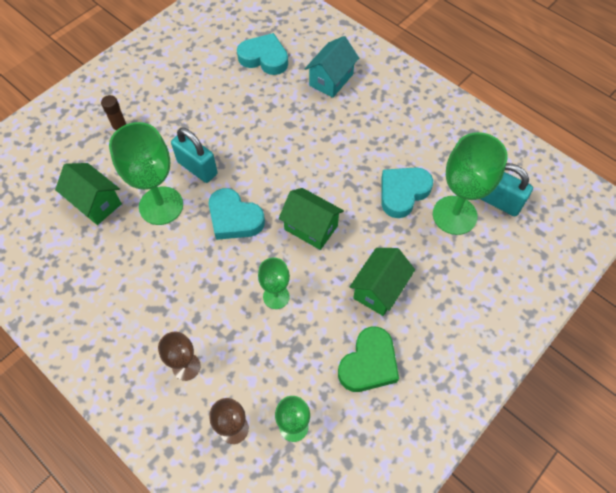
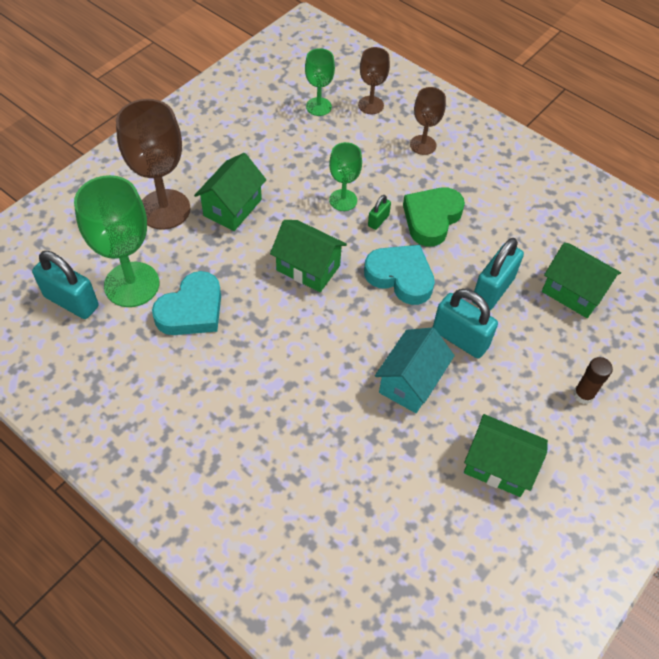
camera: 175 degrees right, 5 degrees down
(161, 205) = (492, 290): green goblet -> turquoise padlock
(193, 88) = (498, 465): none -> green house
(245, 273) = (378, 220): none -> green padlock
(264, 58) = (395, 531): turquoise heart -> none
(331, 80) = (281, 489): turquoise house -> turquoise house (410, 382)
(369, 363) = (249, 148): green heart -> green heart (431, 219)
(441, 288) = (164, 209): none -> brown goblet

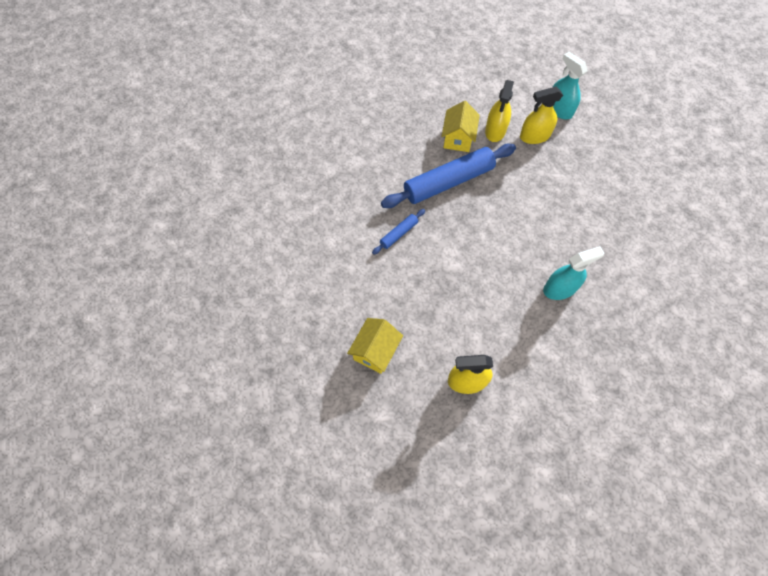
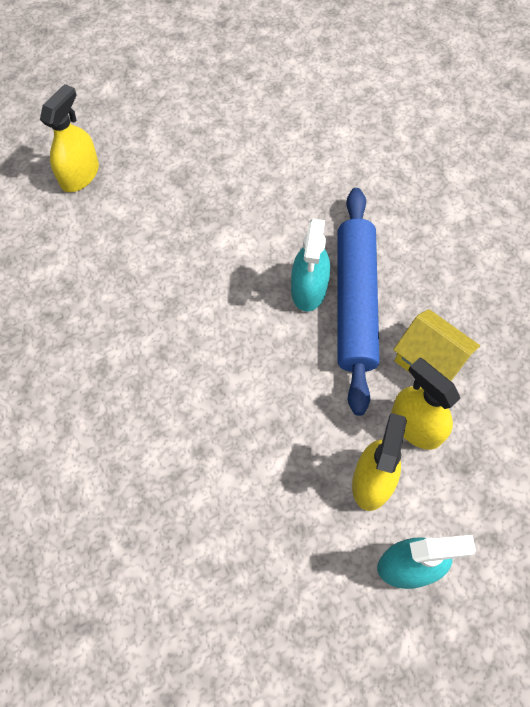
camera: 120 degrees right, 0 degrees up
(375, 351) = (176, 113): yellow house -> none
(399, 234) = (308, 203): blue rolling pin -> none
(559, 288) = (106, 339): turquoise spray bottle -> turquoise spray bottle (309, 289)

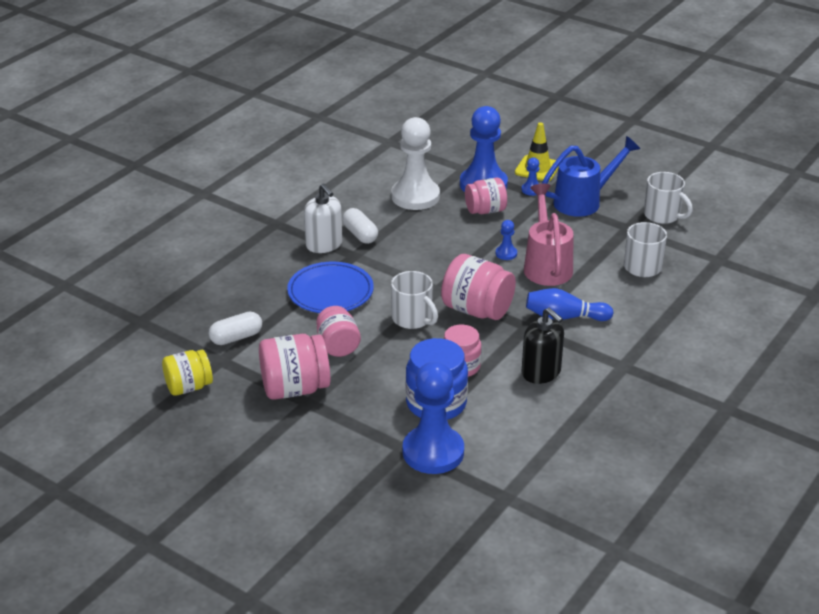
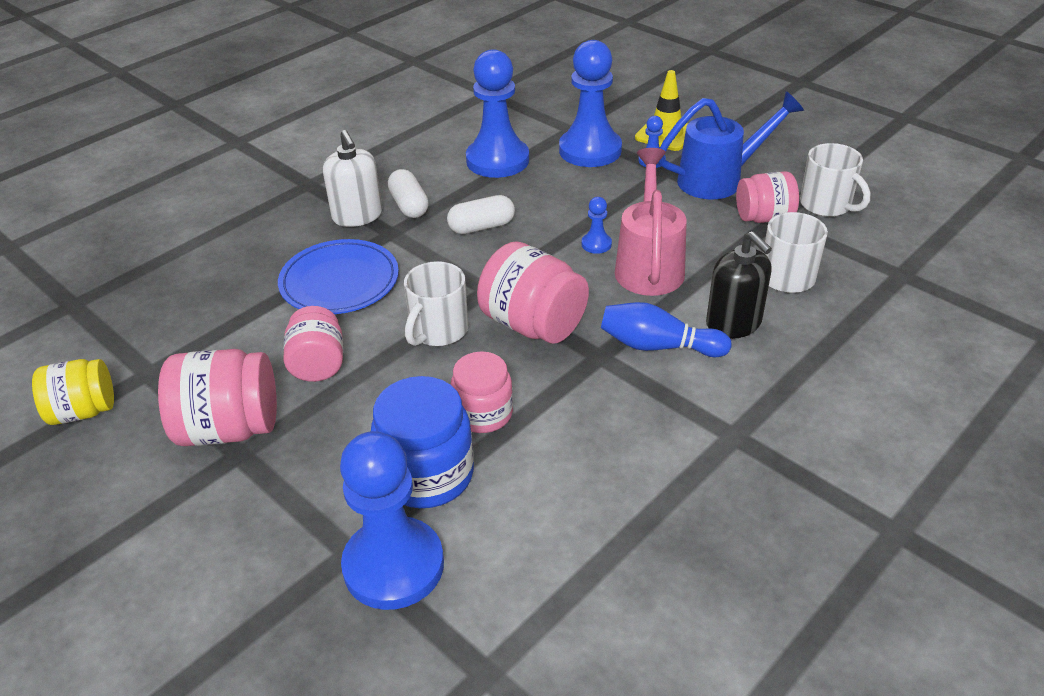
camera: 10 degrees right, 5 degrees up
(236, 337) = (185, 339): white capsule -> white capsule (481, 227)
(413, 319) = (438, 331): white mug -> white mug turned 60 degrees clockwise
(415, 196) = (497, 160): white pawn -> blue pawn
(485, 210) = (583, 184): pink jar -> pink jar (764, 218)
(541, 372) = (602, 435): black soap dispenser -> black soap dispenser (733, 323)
* * * *
Return, exactly as written, the "(415, 196) = (497, 160): white" line and each line after it through the end of the listing above.

## SOLUTION TO THE PROBLEM
(415, 196) = (497, 160): white pawn -> blue pawn
(485, 210) = (583, 184): pink jar -> pink jar (764, 218)
(541, 372) = (602, 435): black soap dispenser -> black soap dispenser (733, 323)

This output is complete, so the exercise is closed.